Change detection outputs:
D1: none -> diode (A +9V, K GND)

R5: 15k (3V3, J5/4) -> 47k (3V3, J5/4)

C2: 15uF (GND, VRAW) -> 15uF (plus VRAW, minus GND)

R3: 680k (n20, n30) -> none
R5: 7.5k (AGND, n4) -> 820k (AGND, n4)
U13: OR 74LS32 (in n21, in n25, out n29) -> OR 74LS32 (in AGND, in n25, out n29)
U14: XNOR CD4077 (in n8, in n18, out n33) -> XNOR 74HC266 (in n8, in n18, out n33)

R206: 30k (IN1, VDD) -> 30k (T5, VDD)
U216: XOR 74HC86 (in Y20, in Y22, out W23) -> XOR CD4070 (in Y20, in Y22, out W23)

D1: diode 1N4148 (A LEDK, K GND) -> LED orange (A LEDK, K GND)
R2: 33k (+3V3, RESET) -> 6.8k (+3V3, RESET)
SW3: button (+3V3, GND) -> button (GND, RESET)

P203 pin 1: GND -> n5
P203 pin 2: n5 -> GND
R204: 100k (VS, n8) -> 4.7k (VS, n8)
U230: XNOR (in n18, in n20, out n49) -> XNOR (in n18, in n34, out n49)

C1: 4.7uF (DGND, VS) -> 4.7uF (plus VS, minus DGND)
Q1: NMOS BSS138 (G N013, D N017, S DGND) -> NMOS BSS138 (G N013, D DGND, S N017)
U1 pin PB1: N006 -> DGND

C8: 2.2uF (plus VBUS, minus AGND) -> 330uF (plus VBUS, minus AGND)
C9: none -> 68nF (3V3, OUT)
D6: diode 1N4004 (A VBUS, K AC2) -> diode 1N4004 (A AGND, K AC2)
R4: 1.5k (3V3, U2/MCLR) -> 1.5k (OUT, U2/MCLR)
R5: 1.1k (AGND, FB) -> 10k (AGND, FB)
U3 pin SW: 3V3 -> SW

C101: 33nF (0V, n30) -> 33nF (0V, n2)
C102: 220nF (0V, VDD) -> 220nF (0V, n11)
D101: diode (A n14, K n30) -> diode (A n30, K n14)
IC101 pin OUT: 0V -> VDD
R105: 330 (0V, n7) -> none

Assignment:
Restate the data exactly, keeping every line intact.

Task result:
D1: none -> diode (A +9V, K GND)

R5: 15k (3V3, J5/4) -> 47k (3V3, J5/4)

C2: 15uF (GND, VRAW) -> 15uF (plus VRAW, minus GND)

R3: 680k (n20, n30) -> none
R5: 7.5k (AGND, n4) -> 820k (AGND, n4)
U13: OR 74LS32 (in n21, in n25, out n29) -> OR 74LS32 (in AGND, in n25, out n29)
U14: XNOR CD4077 (in n8, in n18, out n33) -> XNOR 74HC266 (in n8, in n18, out n33)

R206: 30k (IN1, VDD) -> 30k (T5, VDD)
U216: XOR 74HC86 (in Y20, in Y22, out W23) -> XOR CD4070 (in Y20, in Y22, out W23)

D1: diode 1N4148 (A LEDK, K GND) -> LED orange (A LEDK, K GND)
R2: 33k (+3V3, RESET) -> 6.8k (+3V3, RESET)
SW3: button (+3V3, GND) -> button (GND, RESET)

P203 pin 1: GND -> n5
P203 pin 2: n5 -> GND
R204: 100k (VS, n8) -> 4.7k (VS, n8)
U230: XNOR (in n18, in n20, out n49) -> XNOR (in n18, in n34, out n49)

C1: 4.7uF (DGND, VS) -> 4.7uF (plus VS, minus DGND)
Q1: NMOS BSS138 (G N013, D N017, S DGND) -> NMOS BSS138 (G N013, D DGND, S N017)
U1 pin PB1: N006 -> DGND

C8: 2.2uF (plus VBUS, minus AGND) -> 330uF (plus VBUS, minus AGND)
C9: none -> 68nF (3V3, OUT)
D6: diode 1N4004 (A VBUS, K AC2) -> diode 1N4004 (A AGND, K AC2)
R4: 1.5k (3V3, U2/MCLR) -> 1.5k (OUT, U2/MCLR)
R5: 1.1k (AGND, FB) -> 10k (AGND, FB)
U3 pin SW: 3V3 -> SW

C101: 33nF (0V, n30) -> 33nF (0V, n2)
C102: 220nF (0V, VDD) -> 220nF (0V, n11)
D101: diode (A n14, K n30) -> diode (A n30, K n14)
IC101 pin OUT: 0V -> VDD
R105: 330 (0V, n7) -> none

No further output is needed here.